• **Data provided**:

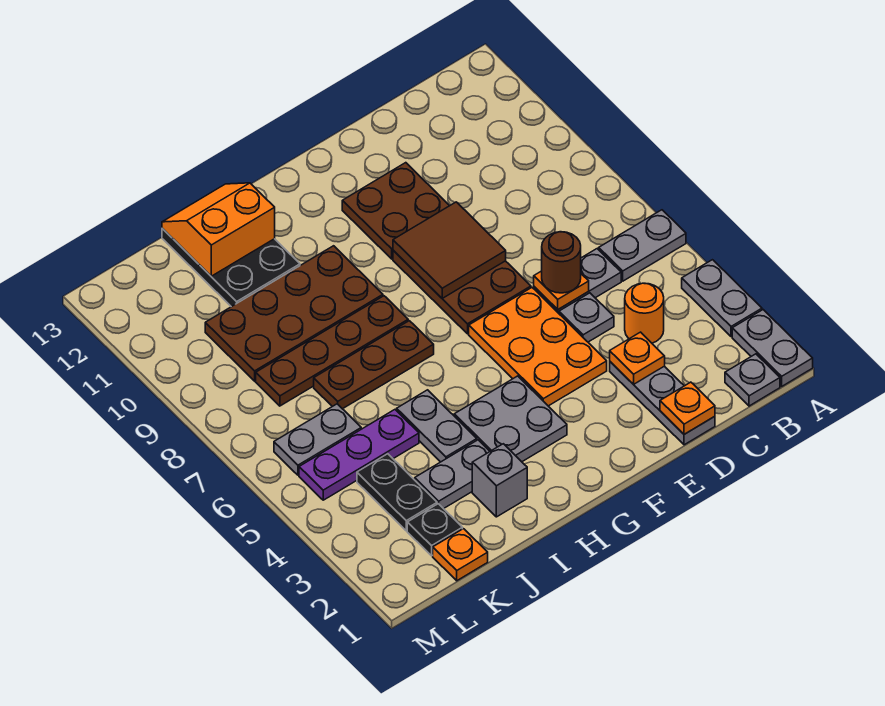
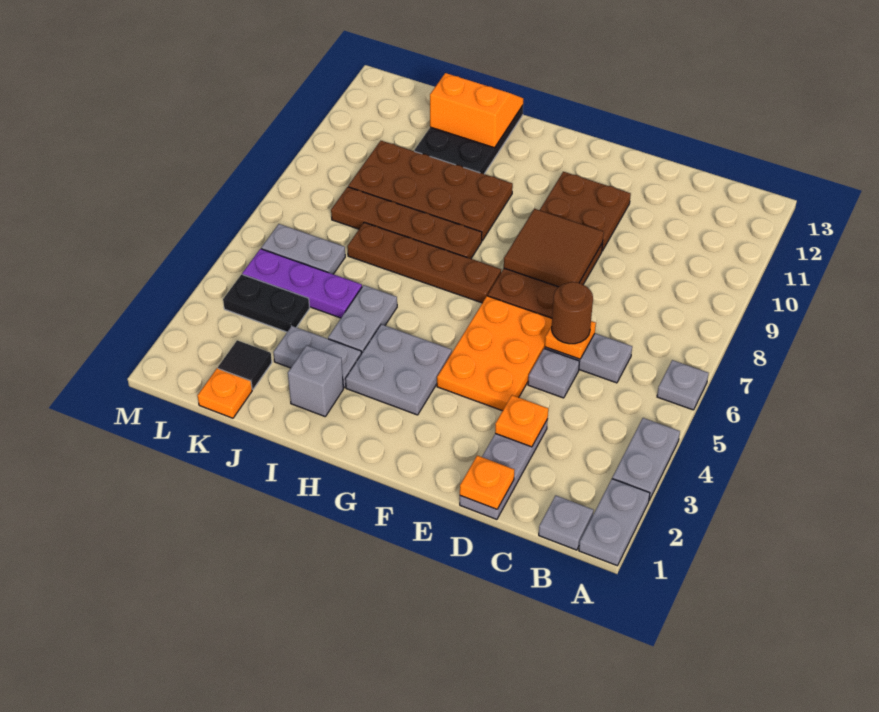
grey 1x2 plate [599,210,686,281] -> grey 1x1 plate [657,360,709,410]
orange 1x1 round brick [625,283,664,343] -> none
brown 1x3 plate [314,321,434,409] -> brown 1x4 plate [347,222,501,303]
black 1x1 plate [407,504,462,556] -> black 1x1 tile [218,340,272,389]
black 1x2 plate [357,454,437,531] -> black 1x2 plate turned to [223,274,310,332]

• **Work request**: Return every line above that contains the word "plate".

• **Exercise solution**:
grey 1x2 plate [599,210,686,281] -> grey 1x1 plate [657,360,709,410]
brown 1x3 plate [314,321,434,409] -> brown 1x4 plate [347,222,501,303]
black 1x1 plate [407,504,462,556] -> black 1x1 tile [218,340,272,389]
black 1x2 plate [357,454,437,531] -> black 1x2 plate turned to [223,274,310,332]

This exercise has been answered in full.